## [What the task requires]
Find, in the records below, the line that contains "DHT2 pin DATA: GP22 -> GP8" and the line that contains "TFT pin SDI: none -> GP11". Copy those two lines and everything between them exactly, but not the pictures.

*** Source information ***

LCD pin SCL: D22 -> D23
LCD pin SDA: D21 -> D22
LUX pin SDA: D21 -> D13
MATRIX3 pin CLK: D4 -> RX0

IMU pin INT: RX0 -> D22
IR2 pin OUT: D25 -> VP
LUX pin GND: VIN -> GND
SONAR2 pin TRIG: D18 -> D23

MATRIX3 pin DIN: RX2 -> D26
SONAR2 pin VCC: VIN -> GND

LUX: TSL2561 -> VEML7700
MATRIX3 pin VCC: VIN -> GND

*** End of Source information ***
*** Source information ***

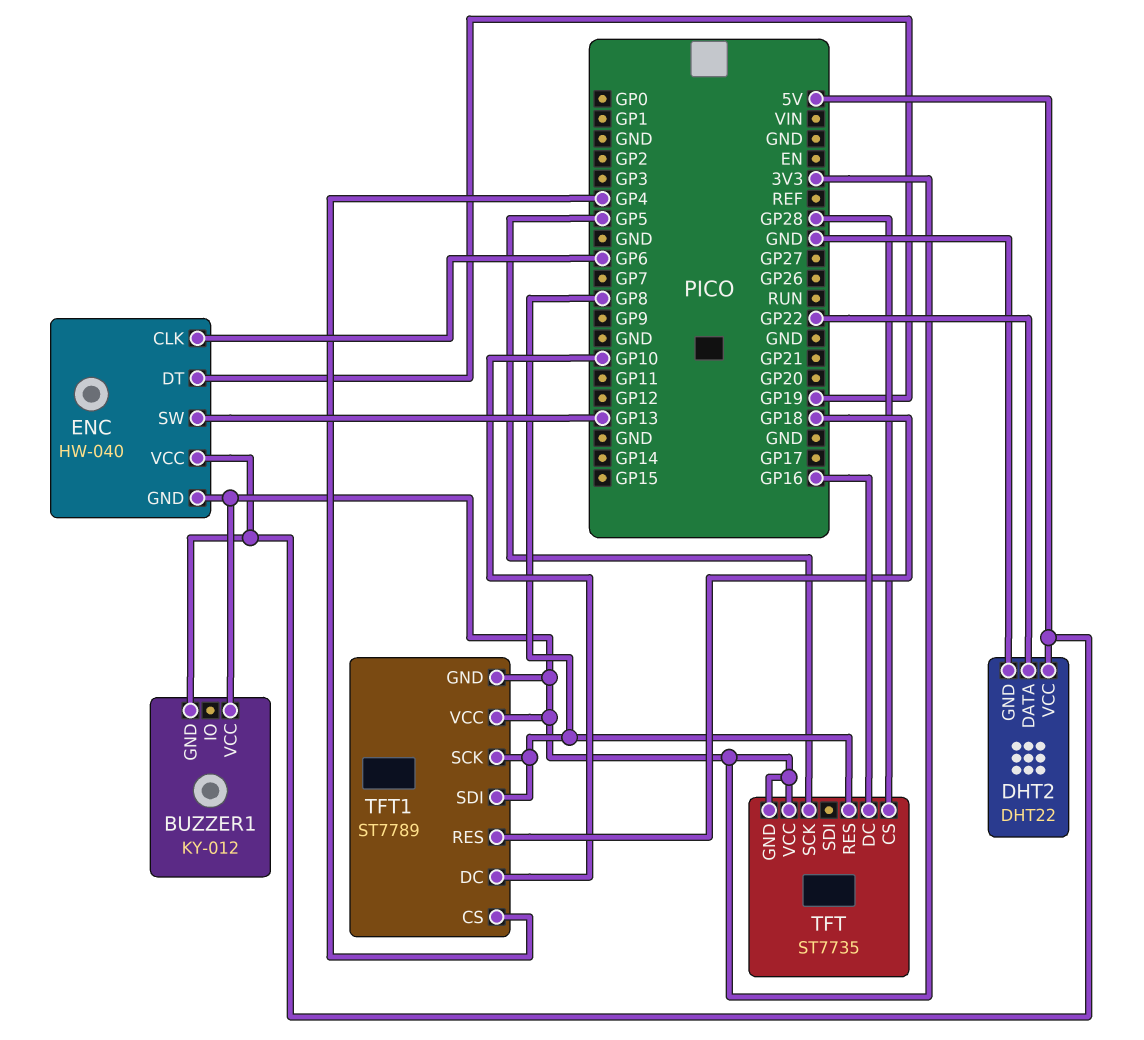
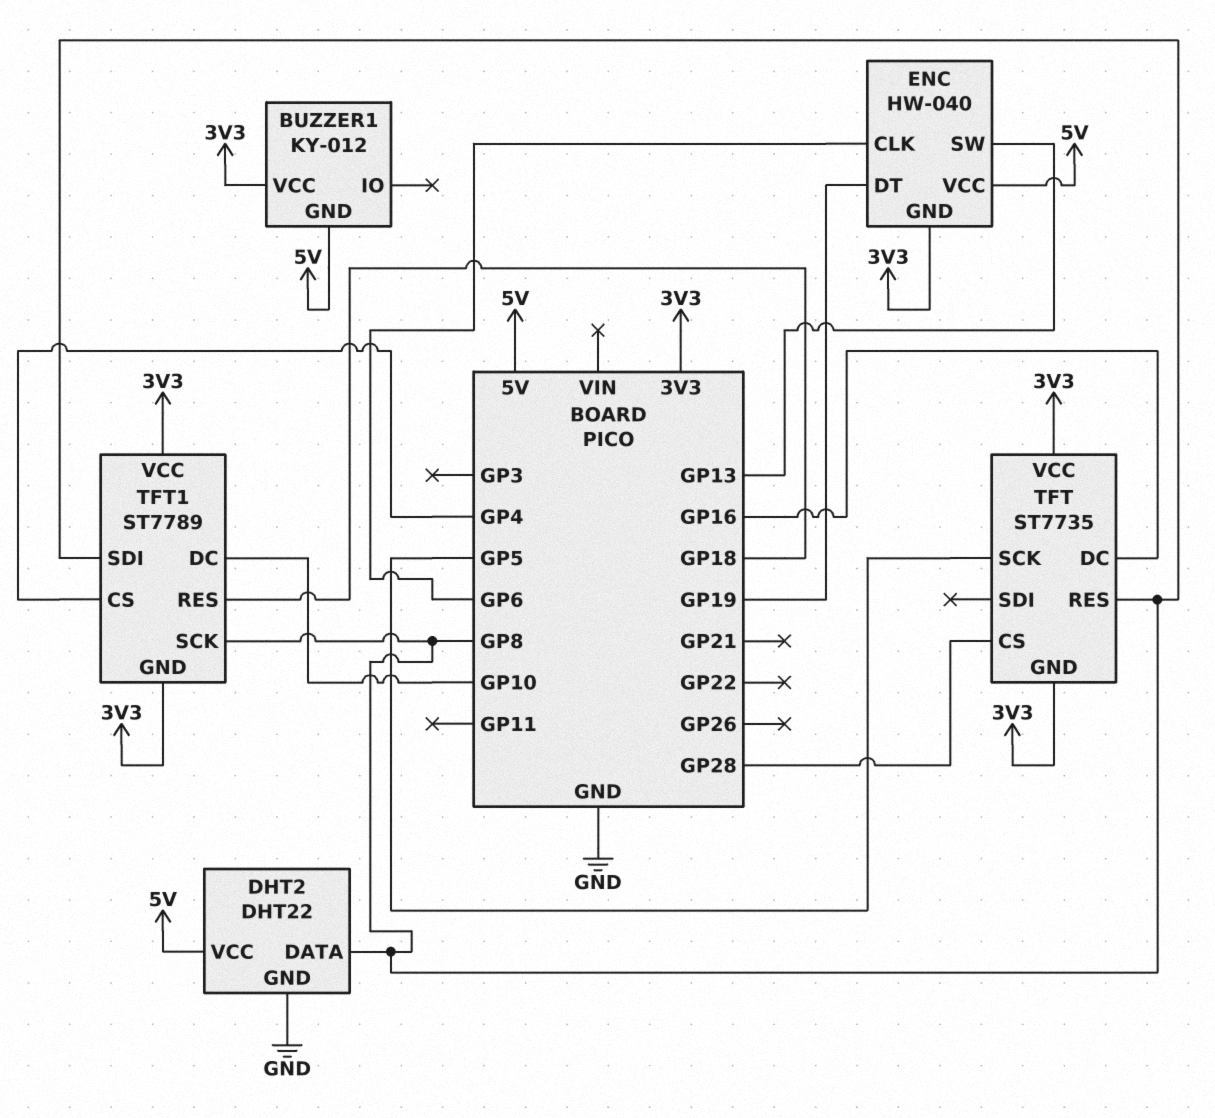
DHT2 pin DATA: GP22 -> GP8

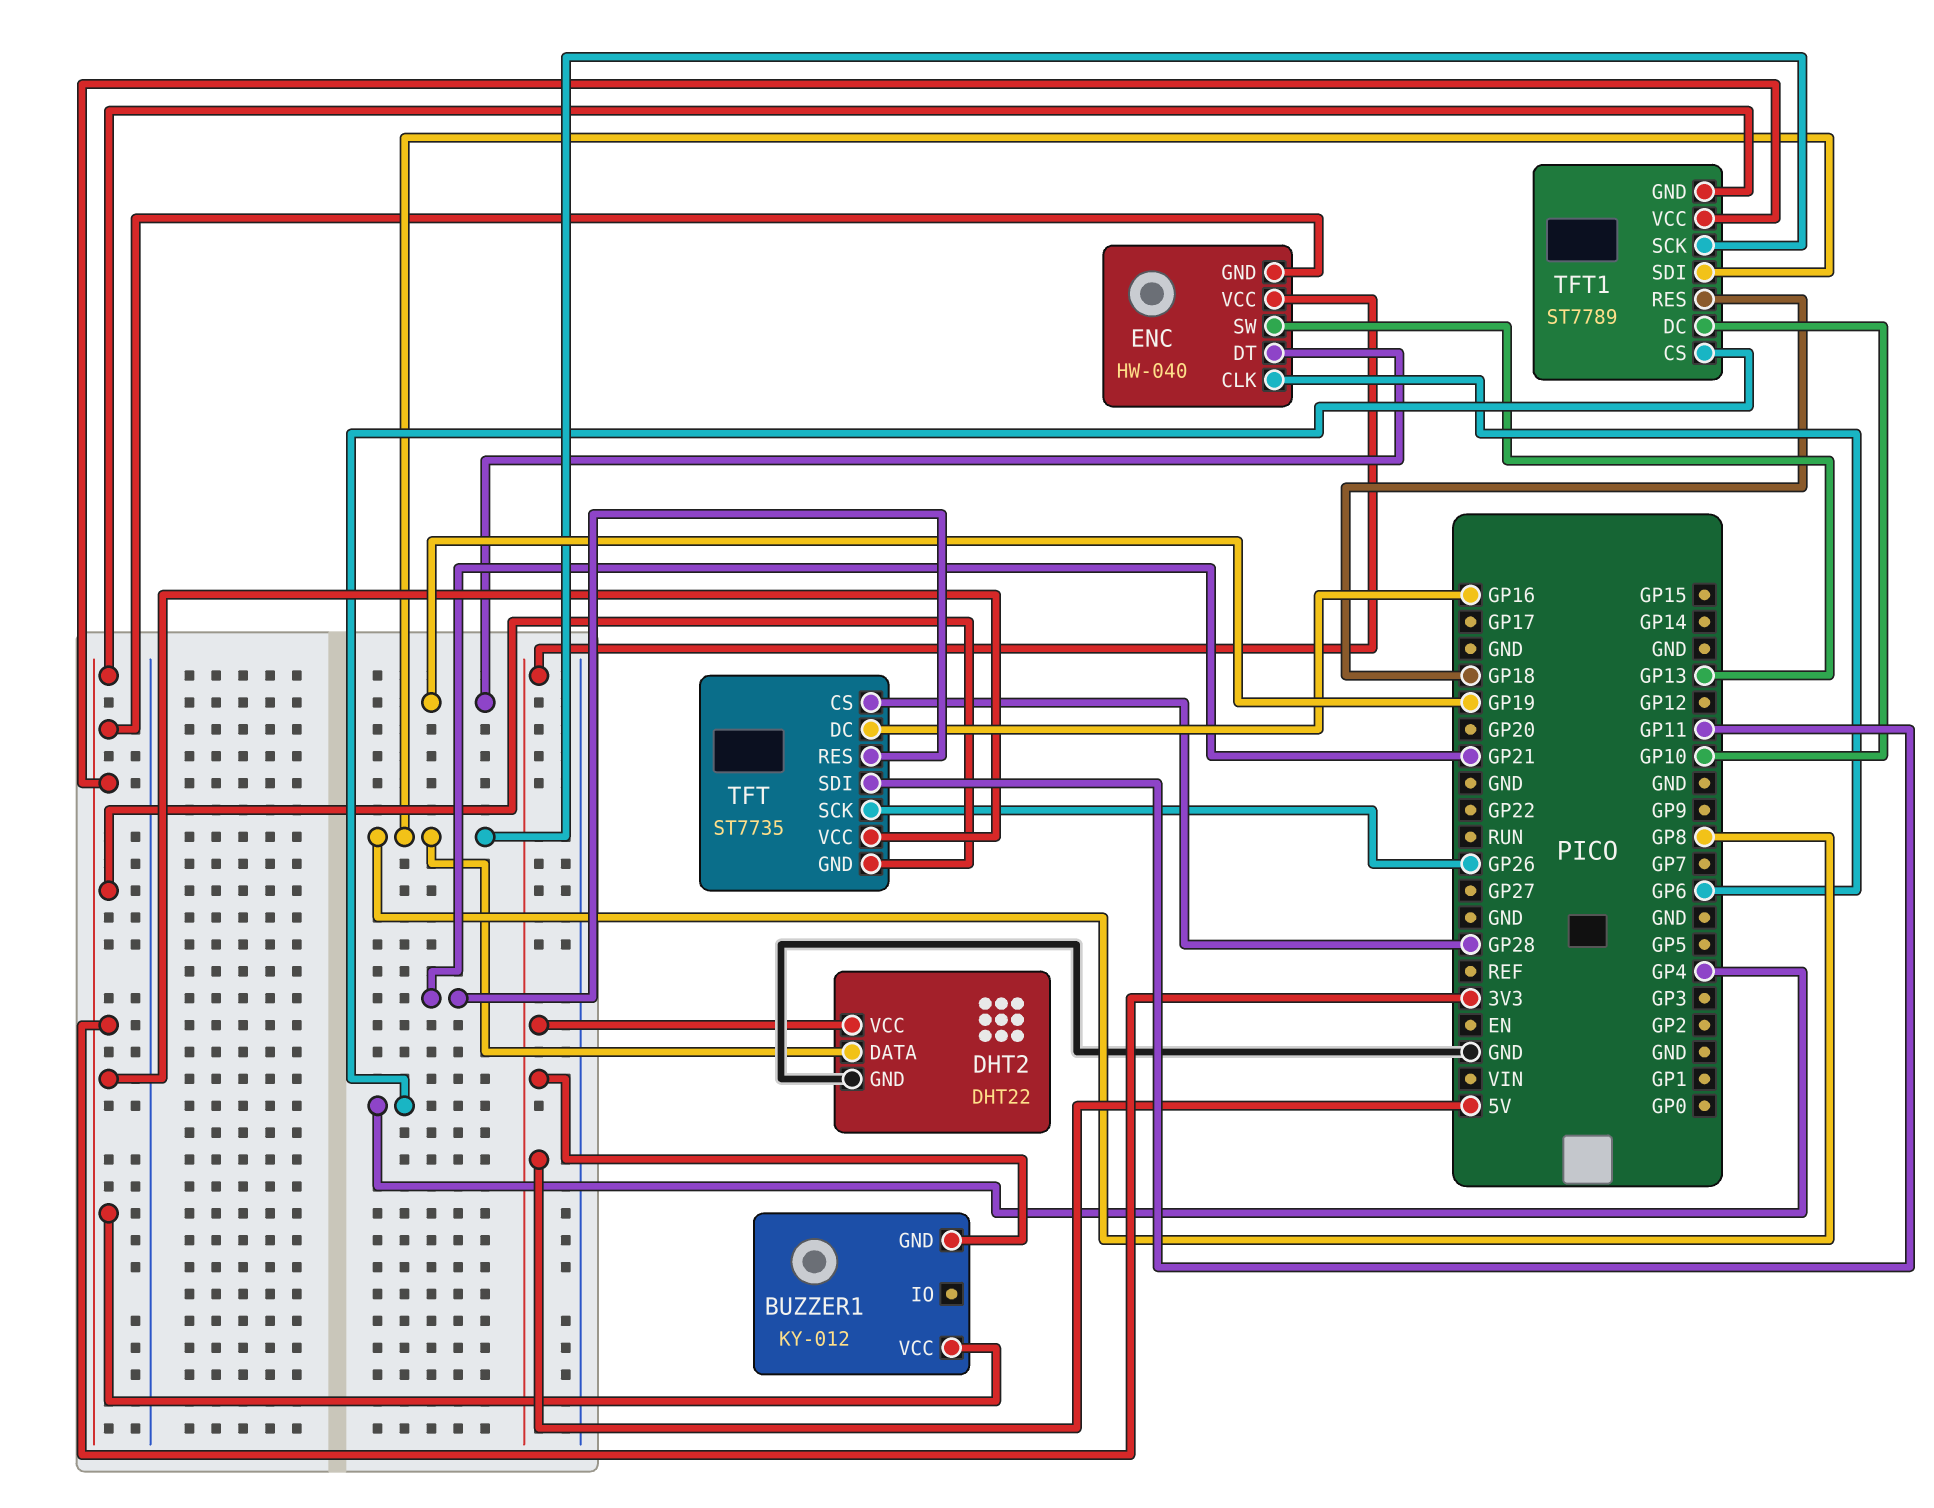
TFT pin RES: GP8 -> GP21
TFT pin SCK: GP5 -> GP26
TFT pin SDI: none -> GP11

*** End of Source information ***

## [Answer space]
DHT2 pin DATA: GP22 -> GP8

TFT pin RES: GP8 -> GP21
TFT pin SCK: GP5 -> GP26
TFT pin SDI: none -> GP11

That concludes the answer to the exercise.